### CHALLENGE
Format the lines of the records below as a JSON list of strings, one string per line and blank lines omitted, covering everything from the line containing "calculator (726, 1410)" down to the line containing "Driftholm (524, 825)", with both of those lines included.

Items listed in a dataset:
==*==
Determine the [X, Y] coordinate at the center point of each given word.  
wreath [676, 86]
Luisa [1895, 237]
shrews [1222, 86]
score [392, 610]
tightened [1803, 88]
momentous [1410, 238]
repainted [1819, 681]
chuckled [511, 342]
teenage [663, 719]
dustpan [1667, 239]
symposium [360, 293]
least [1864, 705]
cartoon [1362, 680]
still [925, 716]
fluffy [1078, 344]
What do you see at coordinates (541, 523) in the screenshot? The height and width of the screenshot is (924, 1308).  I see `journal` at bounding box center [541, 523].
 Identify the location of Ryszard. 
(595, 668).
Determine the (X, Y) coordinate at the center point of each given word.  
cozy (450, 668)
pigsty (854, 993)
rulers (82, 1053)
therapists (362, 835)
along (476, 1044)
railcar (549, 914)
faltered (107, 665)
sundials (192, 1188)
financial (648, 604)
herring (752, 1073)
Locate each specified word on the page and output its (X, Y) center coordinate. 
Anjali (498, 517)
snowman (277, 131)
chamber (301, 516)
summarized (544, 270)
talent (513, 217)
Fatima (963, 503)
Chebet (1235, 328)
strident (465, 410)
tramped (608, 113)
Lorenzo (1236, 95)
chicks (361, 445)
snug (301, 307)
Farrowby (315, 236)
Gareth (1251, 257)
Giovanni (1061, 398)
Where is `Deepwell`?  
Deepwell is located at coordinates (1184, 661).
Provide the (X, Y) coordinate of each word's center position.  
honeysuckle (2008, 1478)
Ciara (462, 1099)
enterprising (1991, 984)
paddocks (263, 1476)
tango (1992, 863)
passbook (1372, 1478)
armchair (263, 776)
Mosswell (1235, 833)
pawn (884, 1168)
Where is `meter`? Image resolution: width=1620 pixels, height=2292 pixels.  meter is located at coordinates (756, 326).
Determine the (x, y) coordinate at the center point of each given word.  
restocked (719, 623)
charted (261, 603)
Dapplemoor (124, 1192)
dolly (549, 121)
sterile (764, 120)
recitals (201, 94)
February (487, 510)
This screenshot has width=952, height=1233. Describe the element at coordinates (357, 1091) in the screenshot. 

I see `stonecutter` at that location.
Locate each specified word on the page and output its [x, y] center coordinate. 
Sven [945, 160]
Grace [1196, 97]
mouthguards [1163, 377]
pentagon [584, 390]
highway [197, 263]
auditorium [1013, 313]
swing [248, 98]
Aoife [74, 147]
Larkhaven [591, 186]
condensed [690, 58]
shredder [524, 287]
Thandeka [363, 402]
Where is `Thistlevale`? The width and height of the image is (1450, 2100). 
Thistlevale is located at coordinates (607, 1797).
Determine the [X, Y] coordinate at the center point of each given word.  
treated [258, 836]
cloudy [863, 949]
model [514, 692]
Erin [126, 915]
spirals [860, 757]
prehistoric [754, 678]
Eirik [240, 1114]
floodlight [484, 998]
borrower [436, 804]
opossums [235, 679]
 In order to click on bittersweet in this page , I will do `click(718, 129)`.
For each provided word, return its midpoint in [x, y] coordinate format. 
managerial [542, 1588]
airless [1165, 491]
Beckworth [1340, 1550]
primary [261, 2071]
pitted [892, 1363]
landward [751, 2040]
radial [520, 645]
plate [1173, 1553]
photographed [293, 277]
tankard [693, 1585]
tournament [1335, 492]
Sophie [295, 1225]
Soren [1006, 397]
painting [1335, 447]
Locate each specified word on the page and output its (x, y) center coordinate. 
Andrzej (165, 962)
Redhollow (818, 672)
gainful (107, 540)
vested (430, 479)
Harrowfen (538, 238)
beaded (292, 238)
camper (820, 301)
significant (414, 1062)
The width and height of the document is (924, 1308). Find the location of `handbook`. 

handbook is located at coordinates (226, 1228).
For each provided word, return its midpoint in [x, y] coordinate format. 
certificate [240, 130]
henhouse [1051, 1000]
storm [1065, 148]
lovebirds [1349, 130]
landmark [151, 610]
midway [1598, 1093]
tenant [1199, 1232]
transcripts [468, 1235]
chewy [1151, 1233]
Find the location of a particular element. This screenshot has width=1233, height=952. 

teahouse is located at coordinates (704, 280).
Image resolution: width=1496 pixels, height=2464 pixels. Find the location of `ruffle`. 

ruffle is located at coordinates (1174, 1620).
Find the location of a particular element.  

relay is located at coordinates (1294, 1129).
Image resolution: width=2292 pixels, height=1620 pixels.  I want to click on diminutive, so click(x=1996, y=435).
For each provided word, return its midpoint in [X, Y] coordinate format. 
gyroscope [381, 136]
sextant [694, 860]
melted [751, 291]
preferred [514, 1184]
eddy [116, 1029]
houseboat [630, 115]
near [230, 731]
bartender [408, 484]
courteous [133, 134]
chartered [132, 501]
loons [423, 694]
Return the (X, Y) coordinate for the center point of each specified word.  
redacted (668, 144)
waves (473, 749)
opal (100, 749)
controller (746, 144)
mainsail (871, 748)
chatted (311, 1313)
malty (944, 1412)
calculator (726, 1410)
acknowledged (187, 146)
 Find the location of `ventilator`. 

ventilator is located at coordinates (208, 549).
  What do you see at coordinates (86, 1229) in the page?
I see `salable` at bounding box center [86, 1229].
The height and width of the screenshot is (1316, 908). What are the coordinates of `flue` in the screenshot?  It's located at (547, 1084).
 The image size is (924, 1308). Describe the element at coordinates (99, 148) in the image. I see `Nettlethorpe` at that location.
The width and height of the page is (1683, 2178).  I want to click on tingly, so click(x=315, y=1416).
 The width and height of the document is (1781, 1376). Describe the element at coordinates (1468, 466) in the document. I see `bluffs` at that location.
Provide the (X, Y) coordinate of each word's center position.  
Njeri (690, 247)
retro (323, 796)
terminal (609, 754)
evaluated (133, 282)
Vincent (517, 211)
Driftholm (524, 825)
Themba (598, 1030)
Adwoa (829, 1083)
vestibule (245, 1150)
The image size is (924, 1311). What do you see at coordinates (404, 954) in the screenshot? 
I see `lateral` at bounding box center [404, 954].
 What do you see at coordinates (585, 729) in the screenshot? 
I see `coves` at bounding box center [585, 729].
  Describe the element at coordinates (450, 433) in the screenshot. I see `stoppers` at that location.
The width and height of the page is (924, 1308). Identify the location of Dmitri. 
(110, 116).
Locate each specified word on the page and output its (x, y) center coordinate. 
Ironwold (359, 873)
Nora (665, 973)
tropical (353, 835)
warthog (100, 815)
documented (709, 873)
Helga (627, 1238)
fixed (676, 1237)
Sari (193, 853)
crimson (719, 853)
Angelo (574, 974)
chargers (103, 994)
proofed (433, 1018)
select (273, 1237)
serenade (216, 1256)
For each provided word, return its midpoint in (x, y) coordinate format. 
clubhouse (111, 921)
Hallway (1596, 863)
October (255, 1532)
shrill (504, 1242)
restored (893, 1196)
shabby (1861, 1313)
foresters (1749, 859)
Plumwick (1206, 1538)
==*==
### THE REPLY
[
  "calculator (726, 1410)",
  "acknowledged (187, 146)",
  " Find the location of `ventilator`. ",
  "ventilator is located at coordinates (208, 549).",
  "  What do you see at coordinates (86, 1229) in the page?",
  "I see `salable` at bounding box center [86, 1229].",
  "The height and width of the screenshot is (1316, 908). What are the coordinates of `flue` in the screenshot?  It's located at (547, 1084).",
  " The image size is (924, 1308). Describe the element at coordinates (99, 148) in the image. I see `Nettlethorpe` at that location.",
  "The width and height of the page is (1683, 2178).  I want to click on tingly, so click(x=315, y=1416).",
  " The width and height of the document is (1781, 1376). Describe the element at coordinates (1468, 466) in the document. I see `bluffs` at that location.",
  "Provide the (X, Y) coordinate of each word's center position.  ",
  "Njeri (690, 247)",
  "retro (323, 796)",
  "terminal (609, 754)",
  "evaluated (133, 282)",
  "Vincent (517, 211)",
  "Driftholm (524, 825)"
]